**Exercise description:**
Only the pictures should be left out; write out all other data exactly.

Coordinate-based change listings

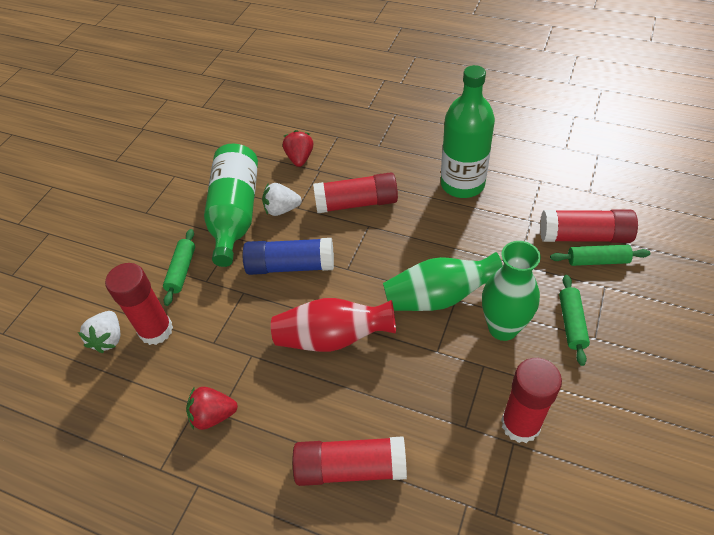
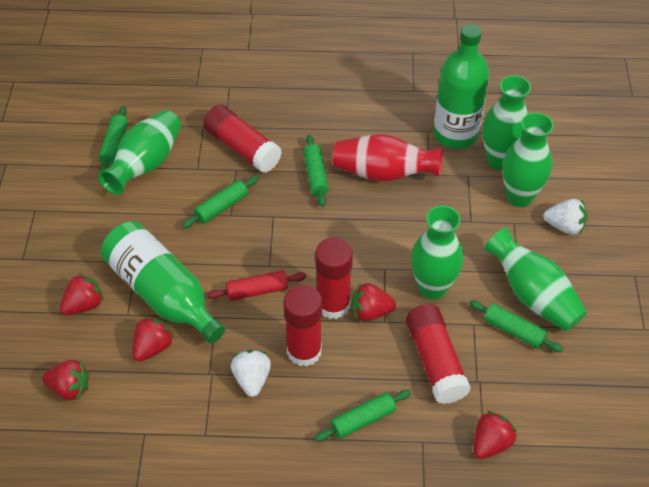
blue glue stick: 1 -> 0
green rolling pin: 3 -> 5
green vase: 2 -> 5
red glue stick: 5 -> 4
red rolling pin: 0 -> 1
red strawberry: 2 -> 5

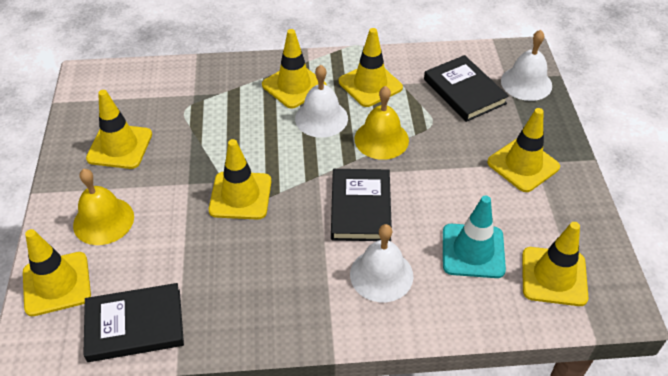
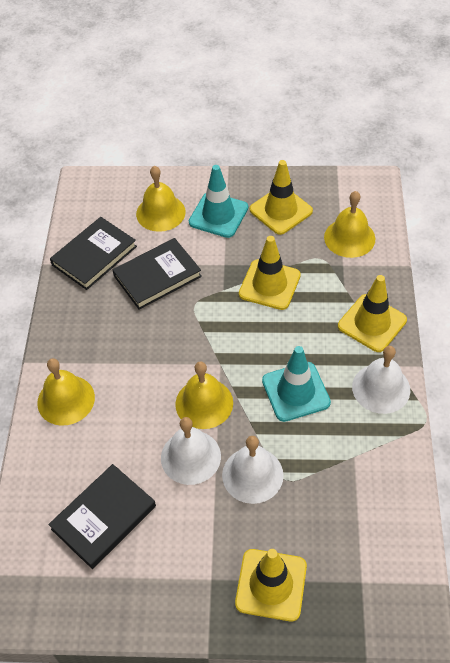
turquoise traffic cone: 1 -> 2
yellow bell: 2 -> 4
yellow traffic cone: 7 -> 4

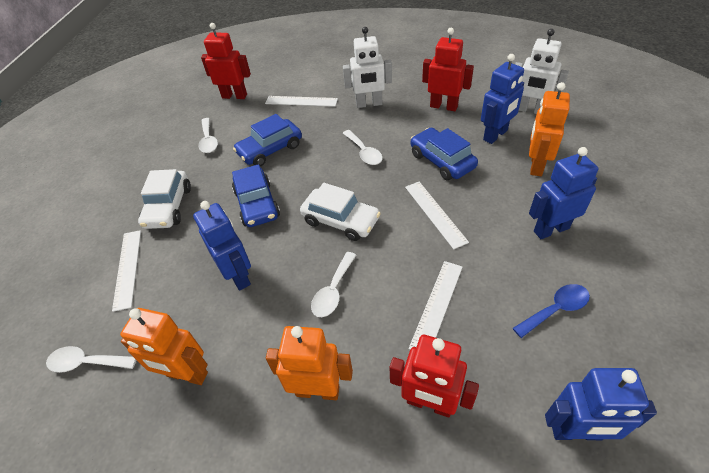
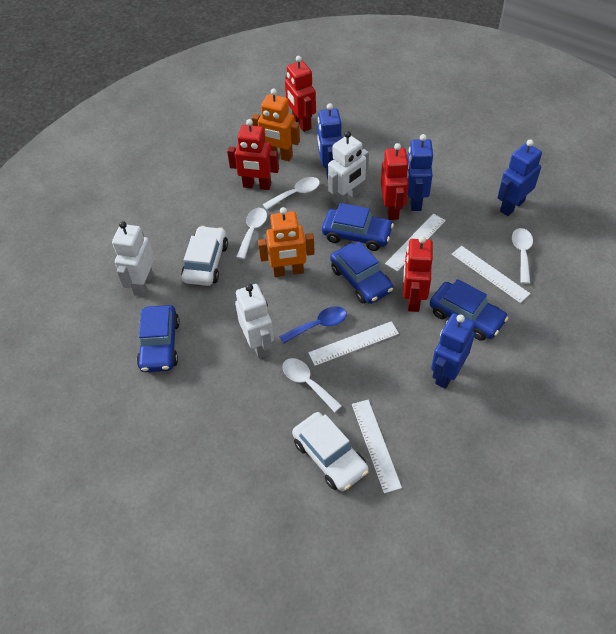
blue car: 3 -> 4
orange robot: 3 -> 2
red robot: 3 -> 4
white robot: 2 -> 3

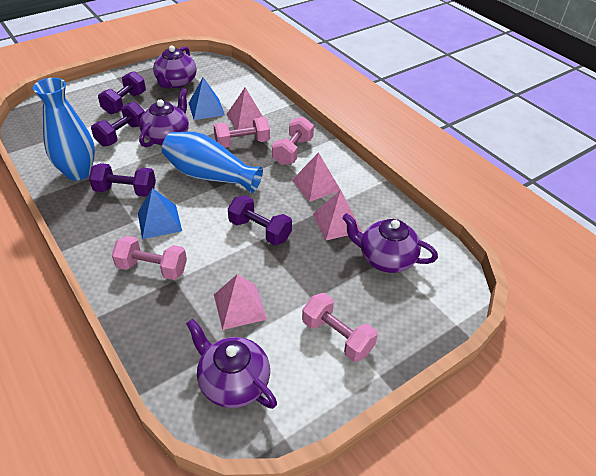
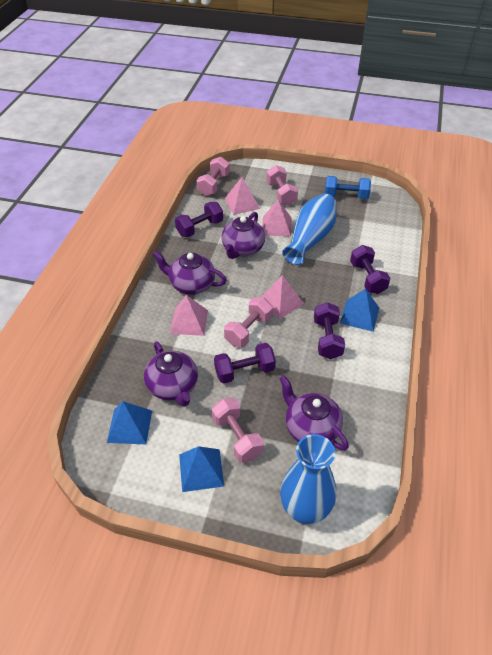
blue dumbbell: 0 -> 1
blue pyramid: 2 -> 3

**Answer for the task:**
blue glue stick: 1 -> 0
green rolling pin: 3 -> 5
green vase: 2 -> 5
red glue stick: 5 -> 4
red rolling pin: 0 -> 1
red strawberry: 2 -> 5

turquoise traffic cone: 1 -> 2
yellow bell: 2 -> 4
yellow traffic cone: 7 -> 4

blue car: 3 -> 4
orange robot: 3 -> 2
red robot: 3 -> 4
white robot: 2 -> 3

blue dumbbell: 0 -> 1
blue pyramid: 2 -> 3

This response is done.